__ASSIGNMENT__:
Retype every record exactly. Skip the images.

============

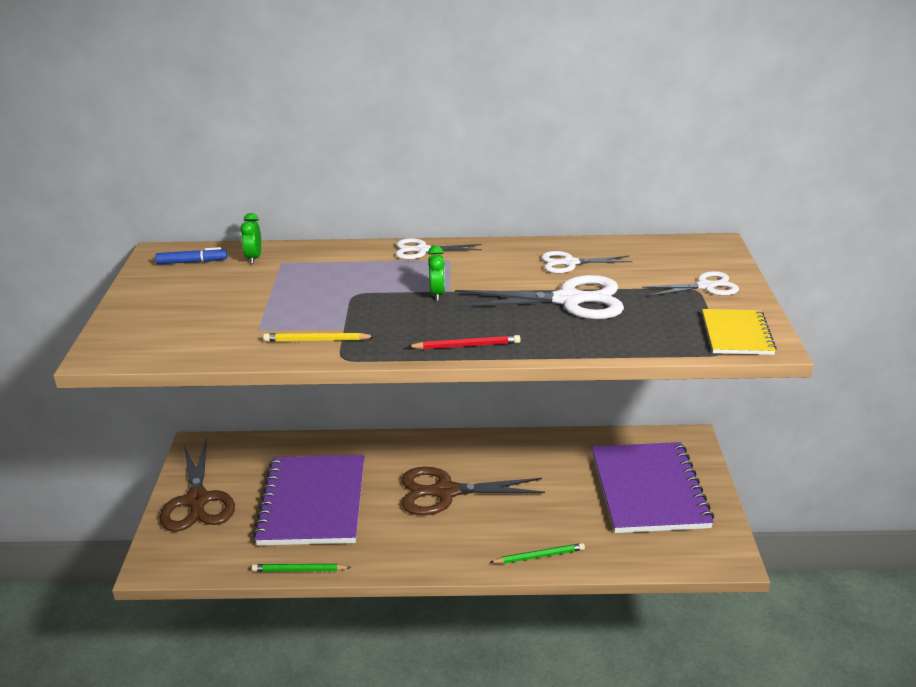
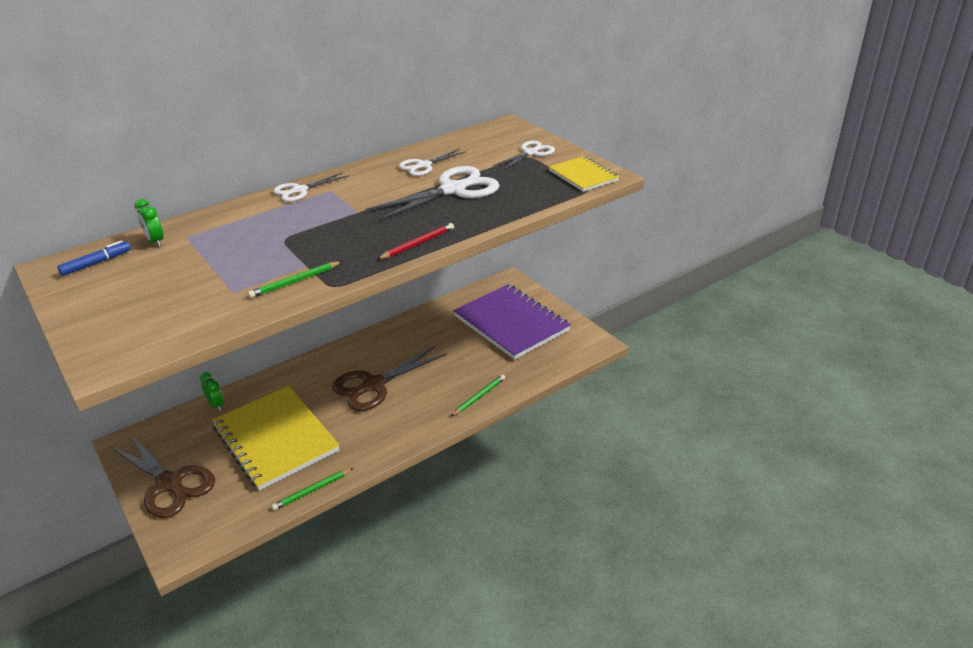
camera: 35 degrees left, 5 degrees up
(313, 502) = (275, 439): purple notebook -> yellow notebook
(317, 340) = (295, 281): yellow pencil -> green pencil
(437, 294) = (351, 217): green clock -> green clock (216, 405)

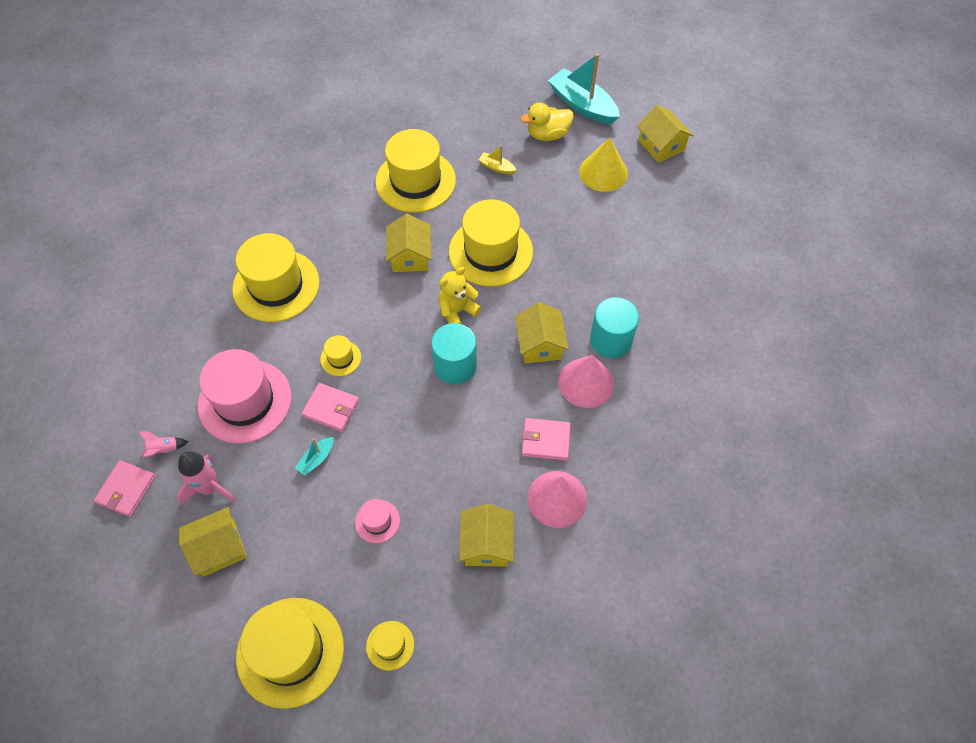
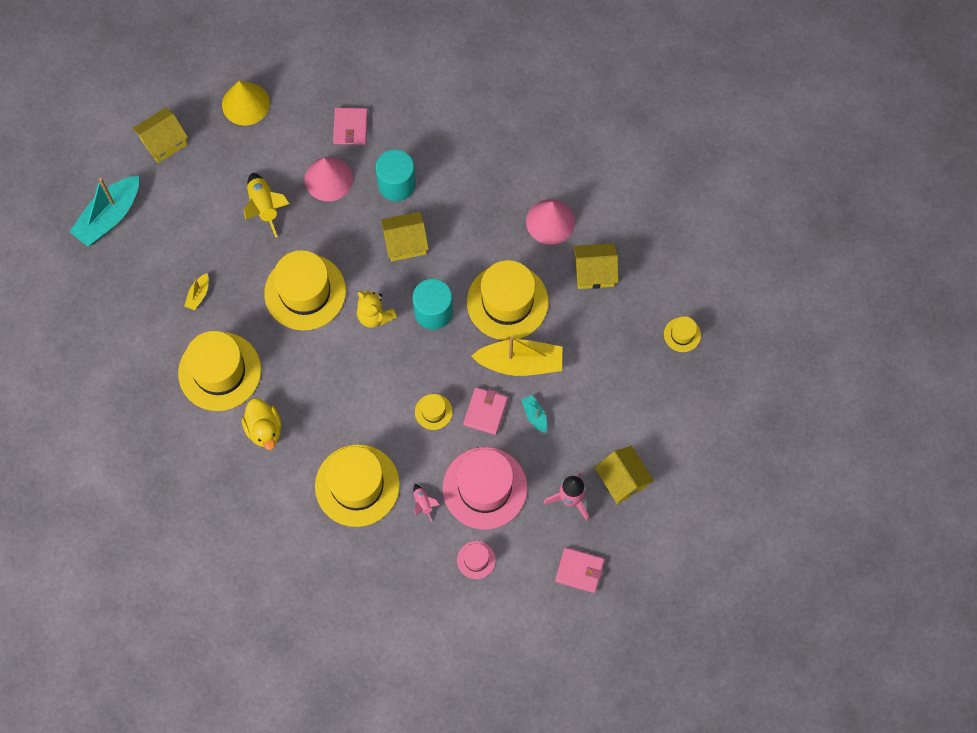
camera: 95 degrees left, 10 degrees up
(164, 449) = (539, 548): pink rocket -> pink rocket (423, 503)
(290, 652) = (696, 407): yellow hat -> yellow hat (507, 302)
(316, 459) = (535, 415): turquoise boat -> turquoise boat turned 150 degrees counterclockwise
(377, 521) = (585, 358): pink hat -> pink hat (476, 560)
(382, 449) = (520, 363): none -> yellow boat
(410, 256) = (314, 365): yellow house -> none
(546, 440) = (499, 233): pink wallet -> pink wallet (350, 127)
(547, 134) = (152, 249): yellow duck -> yellow duck (264, 429)
(586, 382) = (441, 203): pink cone -> pink cone (328, 179)
(587, 222) = (264, 207): none -> yellow rocket
(603, 172) = (201, 194): yellow cone -> yellow cone (245, 103)

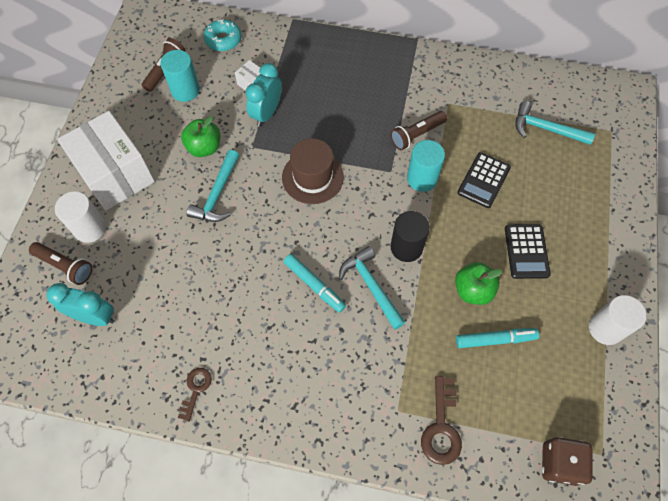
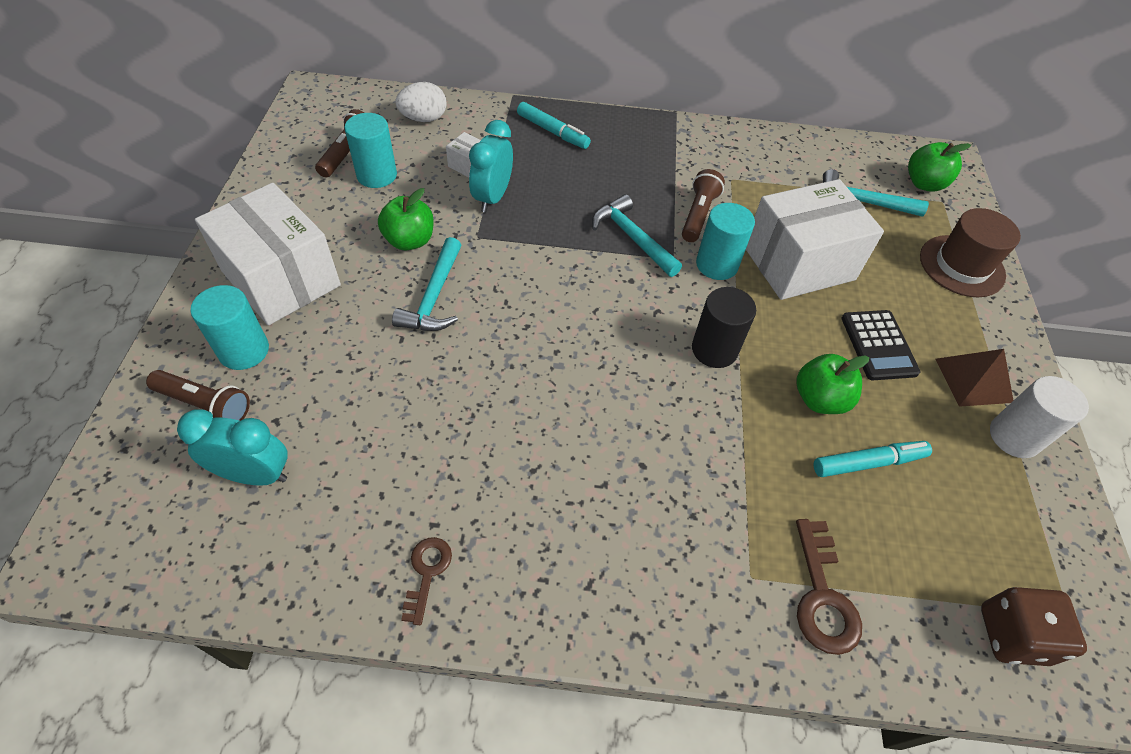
camera: 10 degrees left, 10 degrees down
(90, 228) = (244, 351): white cylinder -> turquoise cylinder
(223, 40) = (424, 119): turquoise donut -> white egg
(312, 177) = (567, 269): brown hat -> brown hat (961, 266)
(314, 285) = (592, 407): turquoise marker -> turquoise marker (552, 132)
(371, 286) = (675, 403): turquoise hammer -> turquoise hammer (632, 238)
(416, 135) = (698, 215): brown flashlight -> brown flashlight turned 150 degrees clockwise
(483, 180) = (798, 263): black calculator -> white box
(589, 283) = (973, 380): none -> brown pyramid
(601, 114) = (924, 184): none -> green apple

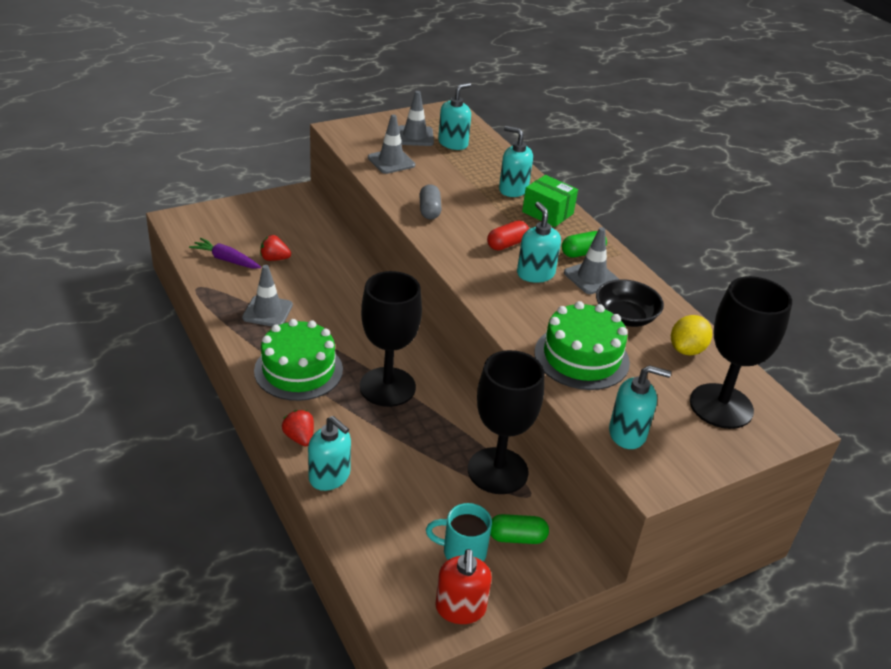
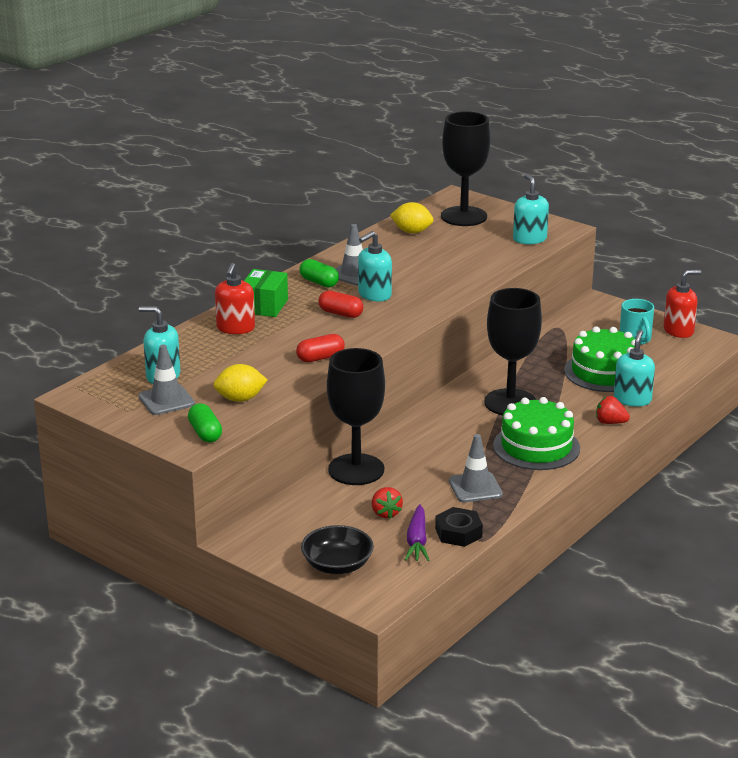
camera: 110 degrees left, 10 degrees down
(217, 281) = (458, 533): none -> black nut
(299, 438) = (610, 422): red strawberry -> red strawberry turned 75 degrees clockwise
(391, 161) = (240, 399): grey traffic cone -> yellow lemon
(429, 210) = (320, 358): grey capsule -> red capsule
(497, 471) = (548, 342): black goblet -> black goblet (356, 470)
(513, 189) = (235, 328): turquoise soap dispenser -> red soap dispenser
(517, 537) = (601, 324): green capsule -> green capsule (205, 433)
(581, 357) = (466, 263): green cake -> green cake (604, 372)
(625, 317) = (395, 255): black bowl -> black bowl (337, 565)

============

__EXPECTED OUTPUT__:
camera: 35 degrees left, 5 degrees up
(313, 502) = (275, 439): purple notebook -> yellow notebook
(317, 340) = (295, 281): yellow pencil -> green pencil
(437, 294) = (351, 217): green clock -> green clock (216, 405)

camera: 95 degrees left, 10 degrees up
(164, 449) = (539, 548): pink rocket -> pink rocket (423, 503)
(290, 652) = (696, 407): yellow hat -> yellow hat (507, 302)
(316, 459) = (535, 415): turquoise boat -> turquoise boat turned 150 degrees counterclockwise
(377, 521) = (585, 358): pink hat -> pink hat (476, 560)
(382, 449) = (520, 363): none -> yellow boat
(410, 256) = (314, 365): yellow house -> none
(546, 440) = (499, 233): pink wallet -> pink wallet (350, 127)
(547, 134) = (152, 249): yellow duck -> yellow duck (264, 429)
(586, 382) = (441, 203): pink cone -> pink cone (328, 179)
(587, 222) = (264, 207): none -> yellow rocket
(603, 172) = (201, 194): yellow cone -> yellow cone (245, 103)

camera: 10 degrees left, 10 degrees down
(90, 228) = (244, 351): white cylinder -> turquoise cylinder
(223, 40) = (424, 119): turquoise donut -> white egg
(312, 177) = (567, 269): brown hat -> brown hat (961, 266)
(314, 285) = (592, 407): turquoise marker -> turquoise marker (552, 132)
(371, 286) = (675, 403): turquoise hammer -> turquoise hammer (632, 238)
(416, 135) = (698, 215): brown flashlight -> brown flashlight turned 150 degrees clockwise
(483, 180) = (798, 263): black calculator -> white box
(589, 283) = (973, 380): none -> brown pyramid
(601, 114) = (924, 184): none -> green apple

camera: 110 degrees left, 10 degrees down
(217, 281) = (458, 533): none -> black nut
(299, 438) = (610, 422): red strawberry -> red strawberry turned 75 degrees clockwise
(391, 161) = (240, 399): grey traffic cone -> yellow lemon
(429, 210) = (320, 358): grey capsule -> red capsule
(497, 471) = (548, 342): black goblet -> black goblet (356, 470)
(513, 189) = (235, 328): turquoise soap dispenser -> red soap dispenser
(517, 537) = (601, 324): green capsule -> green capsule (205, 433)
(581, 357) = (466, 263): green cake -> green cake (604, 372)
(625, 317) = (395, 255): black bowl -> black bowl (337, 565)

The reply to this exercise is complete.